■ Stored data ■

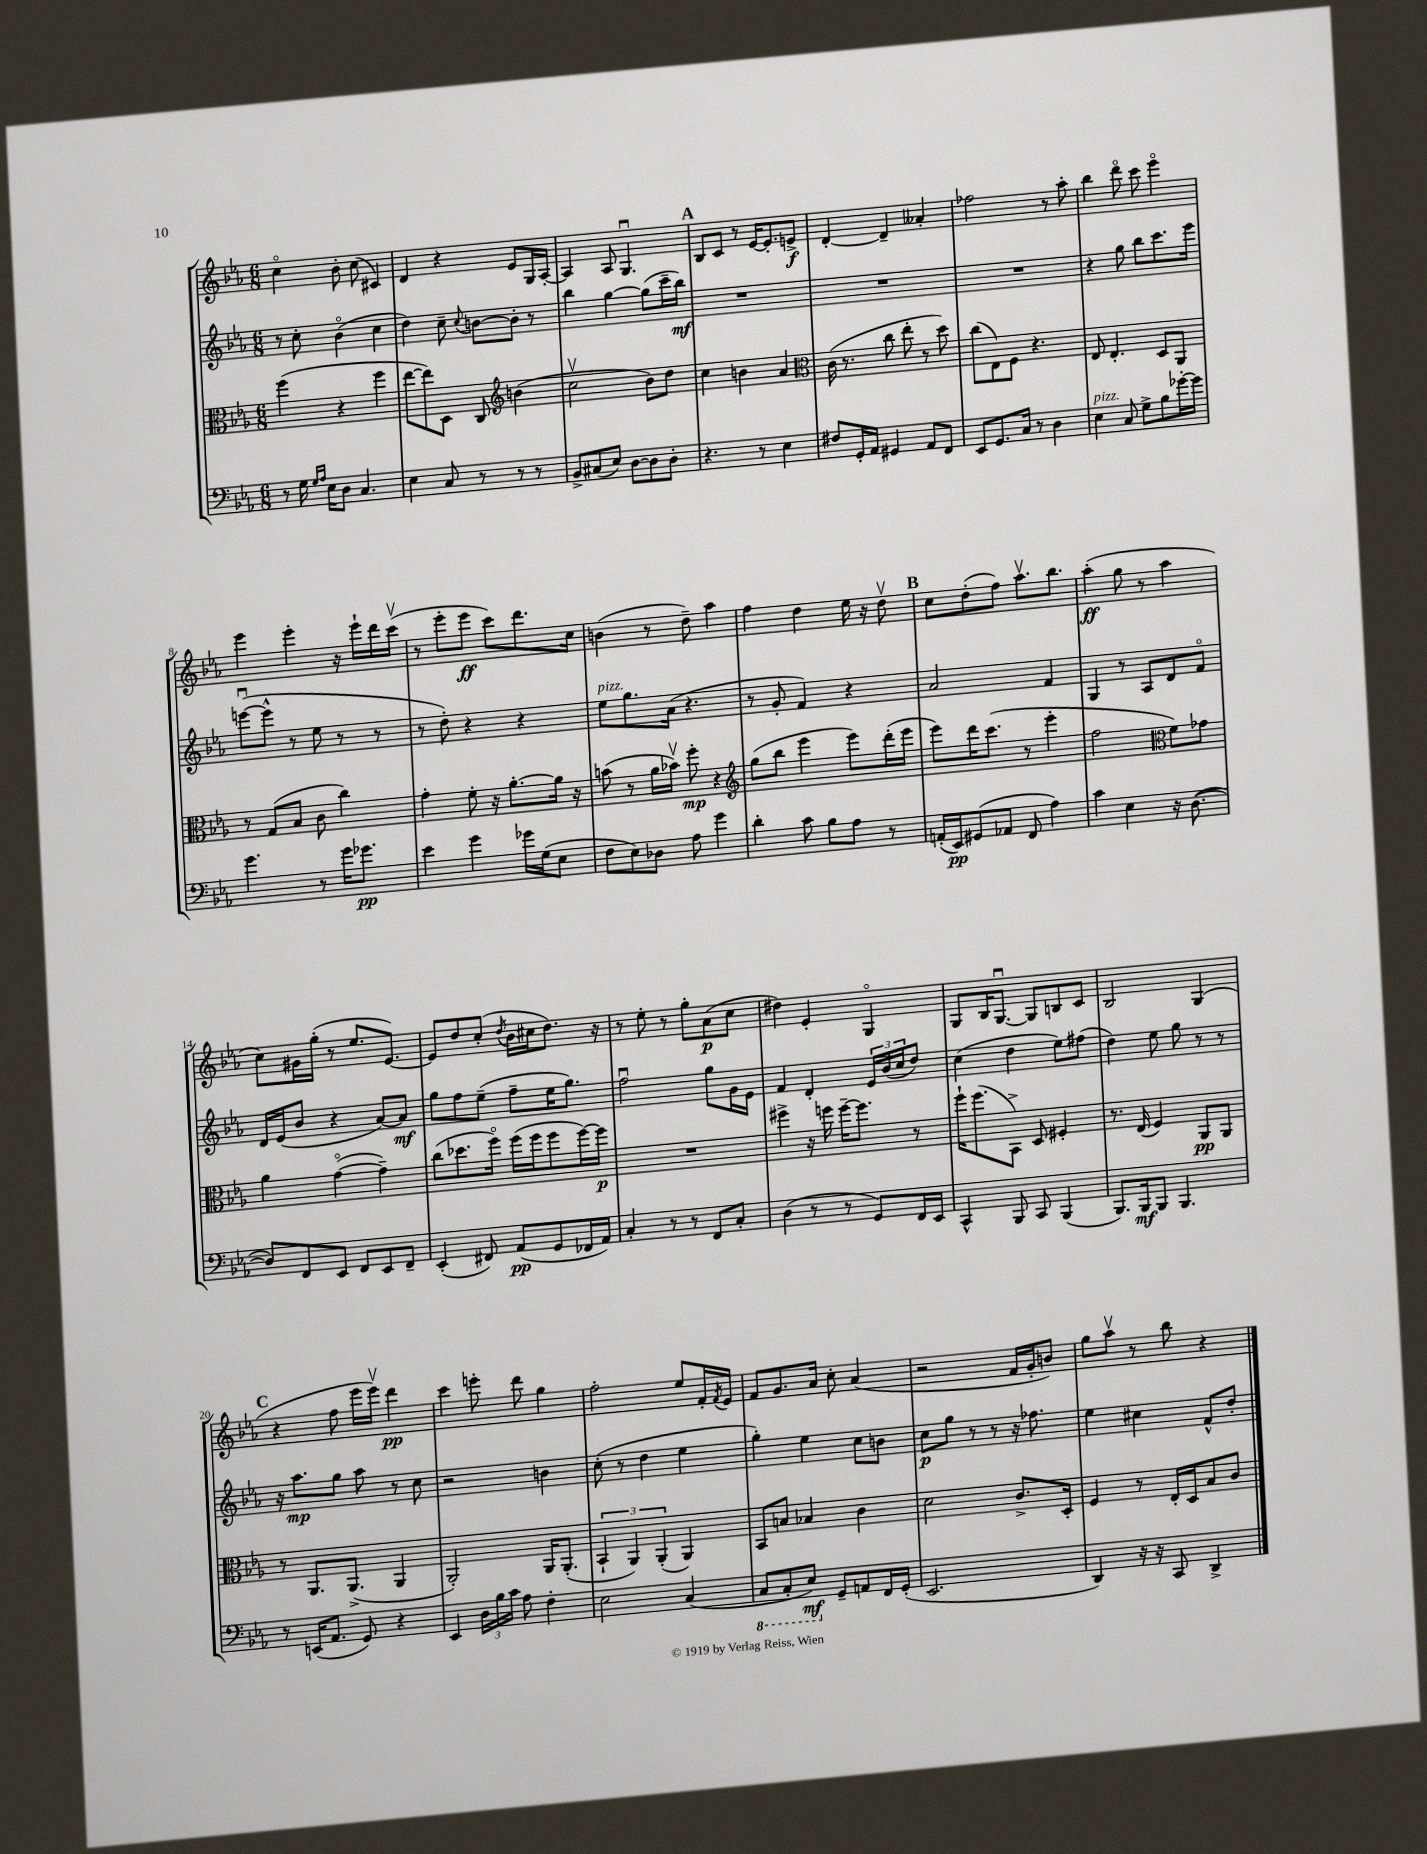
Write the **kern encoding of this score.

**kern	**dynam	**kern	**dynam	**kern	**dynam	**kern	**dynam
*part4	*part4	*part3	*part3	*part2	*part2	*part1	*part1
*staff4	*staff4	*staff3	*staff3	*staff2	*staff2	*staff1	*staff1
*clefF4	*	*clefC3	*	*clefG2	*	*clefG2	*
*k[b-e-a-]	*	*k[b-e-a-]	*	*k[b-e-a-]	*	*k[b-e-a-]	*
*M6/8	*	*M6/8	*	*M6/8	*	*M6/8	*
=1	=1	=1	=1	=1	=1	=1	=1
8r	.	(4ff\	.	8r	.	4cc\	.
16G\	.	.	.	8cc'\	.	.	.
16qqG/LL	.	.	.	.	.	.	.
16qqA-/JJ	.	.	.	.	.	.	.
16E-\KL	.	.	.	.	.	.	.
8D\J	.	4r	.	(4b-\	.	8b-'\	.
4.C/	.	.	.	.	.	(8cc\	.
.	.	4ff\	.	4cc\	.	4c#X/)	.
=2	=2	=2	=2	=2	=2	=2	=2
4E-\	.	[8ee-\L	.	4dd\)	.	4d/	.
.	.	8ee-\])	.	.	.	.	.
8C/	.	8D\J	.	8cc~\	.	4r	.
.	.	.	.	8qqcc/	.	.	.
8r	.	8C/	.	[8bn\L	.	.	.
*	*	*clefG2	*	*	*	*	*
8r	.	(4bn\	.	8b'\J]	.	8e-/L	.
8r	.	.	.	8r	.	16G/L	.
.	.	.	.	.	.	[16A-'/JJ	.
=3	=3	=3	=3	=3	=3	=3	=3
8BB-^/L	.	2ccv\	.	4bb-\	.	4A-/]	.
(8C#X/	.	.	.	.	.	.	.
8E-/J)	.	.	.	[4gg\	.	8A-/	.
[8D\L	.	.	.	.	.	4.Gu/	.
8D\]	.	8b-\L)	.	(8gg\L]	.	.	.
8D'\J	.	8dd\J	.	16ccc~\L	.	.	.
.	.	.	.	16bb-\JJ)	mf	.	.
!!LO:REH:place=s1:t=A
=4	=4	=4	=4	=4	=4	=4	=4
4.r	.	4cc\	.	2.r	.	8B-/L	.
.	.	.	.	.	.	8c/J	.
.	.	4bn\	.	.	.	8r	.
8r	.	.	.	.	.	[16e-/KL	.
.	.	.	.	.	.	8.e-'/]	.
4E-\	.	4a-/	.	.	.	.	.
.	.	.	.	.	.	8en^/J	f
=5	=5	=5	=5	=5	=5	=5	=5
*	*	*clefC3	*	*	*	*	*
8F#X/L	.	(16c\	.	2.r	.	[4d'/	.
.	.	8.r	.	.	.	.	.
16GG'/L	.	.	.	.	.	.	.
16AA-/JJ	.	.	.	.	.	.	.
4GG#X/	.	8cc\	.	.	.	4d~/]	.
.	.	8ee-'\	.	.	.	.	.
8AA-/L	.	8r	.	.	.	4a--X'/	.
8FF/J	.	8dd\)	.	.	.	.	.
=6	=6	=6	=6	=6	=6	=6	=6
8EE-/L	.	(8cc\L	.	2.r	.	2ff-X\	.
8.GG/	.	8E-\)	.	.	.	.	.
.	.	8F\J	.	.	.	.	.
16C/Jk	.	.	.	.	.	.	.
8r	.	4.r	.	.	.	.	.
4D\	.	.	.	.	.	8r	.
.	.	.	.	.	.	8aa-'\	.
=7	=7	=7	=7	=7	=7	=7	=7
!LO:TX:a:i:t=pizz.	!	!	!	!	!	!	!
4E-\	.	8E-/	.	4r	.	4bb-\	.
.	.	4.E-'/	.	.	.	.	.
8C/	.	.	.	8gg\	.	8ddd\	.
8G^\L	.	.	.	8bb-\L	.	8ccc\	.
8B-\	.	8D/L	.	8.ccc\	.	4eee-\	.
[16g-X'\L	.	8AA-/J	.	.	.	.	.
16g-\JJ]	.	.	.	16eee-\Jk	.	.	.
!!LO:LB:g=z
=8	=8	=8	=8	=8	=8	=8	=8
4.g\	.	8r	.	([8eeenu\L	.	4eee-\	.
.	.	(8G/L	.	8eee^^\J]	.	.	.
.	.	8B-/J	.	8r	.	4eee-'\	.
8r	.	8c\	.	8ee-\	.	.	.
16g\KL	.	4cc\)	.	8r	.	16r	.
8.g-X\J	pp	.	.	.	.	16eee-`\LL	.
.	.	.	.	8r	.	16ddd\	.
.	.	.	.	.	.	(16cccv\JJ	.
=9	=9	=9	=9	=9	=9	=9	=9
4e-\	.	4g'\	.	8r	.	8r	.
.	.	.	.	8dd'\)	.	8eee-'\L	.
4g\	.	8f'\	.	4r	.	8eee-\J	ff
.	.	16r	.	.	.	8ccc\L)	.
.	.	[8.a-'\L	.	.	.	.	.
16g-X\LL	.	.	.	4r	.	8.ddd\	.
(16G\J	.	.	.	.	.	.	.
8E-\J	.	16a-\Jk]	.	.	.	.	.
.	.	16r	.	.	.	16cc\Jk	.
=10	=10	=10	=10	=10	=10	=10	=10
!	!	!	!	!LO:TX:a:i:t=pizz.	!	!	!
8F\L	.	(8bn\	.	8ee-\L	.	(4bn\	.
8E-\)	.	8r	.	8.gg\	.	.	.
8D-X\J	.	16a-\LL	.	.	.	8r	.
.	.	16b-Xv\JJ)	.	(16a-\Jk	.	.	.
8A-\	.	8ff'\	mp	4.r	.	8dd~\)	.
4g\	.	4r	.	.	.	4aa-\	.
=11	=11	=11	=11	=11	=11	=11	=11
*	*	*clefG2	*	*	*	*	*
4d'\	.	(8gg\L	.	8r	.	4ff\	.
.	.	8bb-\J	.	8g'/	.	.	.
8c\	.	4eee-\	.	4f/)	.	4dd\	.
8B-\L	.	.	.	.	.	.	.
8A-\J	.	8eee-\L)	.	4r	.	16ee-\	.
.	.	.	.	.	.	16r	.
8r	.	(16ddd'\L	.	.	.	8ddv\	.
.	.	16eee-\JJ	.	.	.	.	.
!!LO:REH:place=s1:t=B
=12	=12	=12	=12	=12	=12	=12	=12
(16AAn'/LL	.	8eee-\L)	.	2a-/	.	8cc\L	.
16EE-/J)	pp	.	.	.	.	.	.
(8GG#X/	.	16ddd\K	.	.	.	(8dd'\	.
.	.	(8.ccc\J	.	.	.	.	.
8AA-X/J	.	.	.	.	.	8ff\J)	.
8FF/	.	8r	.	.	.	8.aa-v\L	.
4A-\)	.	4eee-'\	.	4f/	.	.	.
.	.	.	.	.	.	8.bb-\J	.
=13	=13	=13	=13	=13	=13	=13	=13
4c\	.	2ff\	.	4G/	.	(4aa-'\	ff
4E-\	.	.	.	8r	.	8gg\	.
.	.	.	.	8A-/L	.	8r	.
*	*	*clefC3	*	*	*	*	*
16r	.	8f\L)	.	8d/	.	4aa-\	.
([8.D\	.	.	.	.	.	.	.
.	.	8g-X\J	.	8f/J	.	.	.
!!LO:LB:g=z
=14	=14	=14	=14	=14	=14	=14	=14
8D/L])	.	4a-\	.	16d/LL	.	8cc\L)	.
.	.	.	.	(16e-/J	.	.	.
8FF/	.	.	.	8b-/J	.	16g#X\L	.
.	.	.	.	.	.	(16gg'\JJ	.
8EE-/J	.	([4g\	.	4r	.	8r	.
8FF/L	.	.	.	.	.	8.ee-/L	.
8EE-/	.	4g~\])	.	[8a-/L)	.	.	.
.	.	.	.	.	.	[8.e-/J)	.
8FF~/J	.	.	.	8a-/J]	mf	.	.
=15	=15	=15	=15	=15	=15	=15	=15
(4EE-'/	.	(8cc\L	.	8gg\L	.	8e-/L]	.
.	.	8.dd-X\	.	8ff\	.	8dd/	.
8FF#X/)	.	.	.	(8ee-~\J	.	(8cc'/J	.
.	.	16ff\Jk)	.	.	.	.	.
.	.	.	.	.	.	8qdd/	.
(8AA-/L	pp	(16ff\LL	.	8ff~\L	.	16b-\LL	.
.	.	16ff\J	.	.	.	16cc#X\J	.
8GG/	.	8ff\	.	16ee-\K	.	8.dd\J)	.
.	.	.	.	8.gg\J)	.	.	.
16FF-X/L	.	[16ff\L)	.	.	.	.	.
16AA-/JJ)	.	16ff\JJ]	p	.	.	16r	.
=16	=16	=16	=16	=16	=16	=16	=16
4C'/	.	2.r	.	2ffu\	.	8r	.
.	.	.	.	.	.	8ee-'\	.
8r	.	.	.	.	.	8r	.
8r	.	.	.	.	.	8gg'\L	.
8FF/L	.	.	.	8gg\L	.	(8a-\	p
8C'/J	.	.	.	16g\L	.	8cc\J	.
.	.	.	.	16e-\JJ	.	.	.
=17	=17	=17	=17	=17	=17	=17	=17
(4D\	.	4ff#X^\	.	4f/	.	4dd#X\)	.
8r	.	16r	.	4d'/	.	4e-'/	.
.	.	16ffn\	.	.	.	.	.
8r	.	[16ff~\KL	.	.	.	.	.
.	.	8.ff\J]	.	.	.	.	.
8GG/L)	.	.	.	24e-/LL	.	4G/	.
.	.	.	.	(24b-/	.	.	.
.	.	.	.	24cc/J	.	.	.
16FF/L	.	8r	.	8dd/J)	.	.	.
16EE-/JJ	.	.	.	.	.	.	.
=18	=18	=18	=18	=18	=18	=18	=18
4CC^^/	.	16ff`\KL	.	(4cc\	.	8G/L	.
.	.	(8.ff\	.	.	.	.	.
.	.	.	.	.	.	16B-/K	.
.	.	.	.	.	.	[8.Gu/J	.
8BBB-/	.	8BB-^\J)	.	4dd\	.	.	.
8CC/	.	8D/	.	.	.	8G/L]	.
(4BBB-/	.	4F#X'/	.	8ee-\L)	.	8Bn/	.
.	.	.	.	(8ff#X\J	.	8c/J	.
=19	=19	=19	=19	=19	=19	=19	=19
8.BBB-/L)	.	8.r	.	4dd\)	.	2B-/	.
16BBB-/k	mf	(16E-/	.	.	.	.	.
8BBB-/J	.	4F/)	.	8ee-\	.	.	.
4.BBB-/	.	.	.	8gg\	.	.	.
.	.	8AA-/L	pp	8r	.	(4G/	.
.	.	8AA-/J	.	8r	.	.	.
!!LO:LB:g=z
!!LO:REH:place=s1:t=C
=20	=20	=20	=20	=20	=20	=20	=20
8r	.	8r	.	16r	.	4r	.
.	.	.	.	8.aa-\L	mp	.	.
(16EEn/KL	.	8.AA-/L	.	.	.	.	.
8.AA-/J	.	.	.	.	.	.	.
.	.	.	.	8gg\J	.	8ff\	.
.	.	(8.AA-^/J	.	.	.	.	.
8GG/)	.	.	.	8aa-\	.	16eee-\LL	.
.	.	.	.	.	.	16eee-v\JJ)	.
4r	.	4AA-/	.	8r	.	4ddd\	pp
.	.	.	.	8cc\	.	.	.
=21	=21	=21	=21	=21	=21	=21	=21
4EE-/	.	2AA-'/)	.	2r	.	4ccc\	.
24D\LL	.	.	.	.	.	8eeen'\	.
24B-\	.	.	.	.	.	.	.
24c\JJ	.	.	.	.	.	.	.
8A-\	.	.	.	.	.	8ddd\	.
4F'\	.	16AA-/KL	.	4bn\	.	4gg\	.
.	.	(8.AA-'/J	.	.	.	.	.
=22	=22	=22	=22	=22	=22	=22	=22
2E-\	.	6BB-`/	.	(8cc'\	.	2ff'\	.
.	.	.	.	8r	.	.	.
.	.	6AA-/)	.	.	.	.	.
.	.	.	.	4dd\	.	.	.
.	.	(6AA-'/	.	.	.	.	.
(4C/	.	4AA-/)	.	4ee-\	.	8ee-/L	.
.	.	.	.	.	.	16f'/L	.
.	.	.	.	.	.	8qf/	.
.	.	.	.	.	.	16e-/JJ	.
=23	=23	=23	=23	=23	=23	=23	=23
*8ba	*	*	*	*	*	*	*
8CC/L	.	8BB-/L	.	4gg'\)	.	8f/L	.
8CC'/	.	8Bn/J	.	.	.	8.g/	.
8EE-/J)	mf	4B-X/	.	4ee-\	.	.	.
.	.	.	.	.	.	16a-/Jk	.
*X8ba	*	*	*	*	*	*	*
8GG~/L	.	.	.	.	.	8cc'\	.
8AAn/	.	4c\	.	8cc\L	.	(4a-/	.
16FF/L	.	.	.	8bn\J	.	.	.
(16GG'/JJ	.	.	.	.	.	.	.
=24	=24	=24	=24	=24	=24	=24	=24
2.EE-/	.	2d\	.	8cc\L	p	2r	.
.	.	.	.	8gg\J	.	.	.
.	.	.	.	8r	.	.	.
.	.	.	.	8r	.	.	.
.	.	8.c^/L	.	16r	.	16f/LL	.
.	.	.	.	8.ff-X\	.	16g'/J	.
.	.	.	.	.	.	8bn/J)	.
.	.	16D'/Jk	.	.	.	.	.
=25	=25	=25	=25	=25	=25	=25	=25
4DD/)	.	4F/	.	4ee-\	.	8gg\L	.
.	.	.	.	.	.	8aa-v\J	.
16r	.	8r	.	4cc#X\	.	8r	.
16r	.	.	.	.	.	.	.
8CC/	.	16E-'/LL	.	.	.	8bb-\	.
.	.	16D/J	.	.	.	.	.
4DD^/	.	8B-/	.	8f^^/L	.	4r	.
.	.	8c/J	.	8dd'/J	.	.	.
==	==	==	==	==	==	==	==
*-	*-	*-	*-	*-	*-	*-	*-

■ Your task ■
Pull out each line of the records that contains the string "kern". Case counts.

■ Response ■
Write the **kern encoding of this score.
**kern	**dynam	**kern	**dynam	**kern	**dynam	**kern	**dynam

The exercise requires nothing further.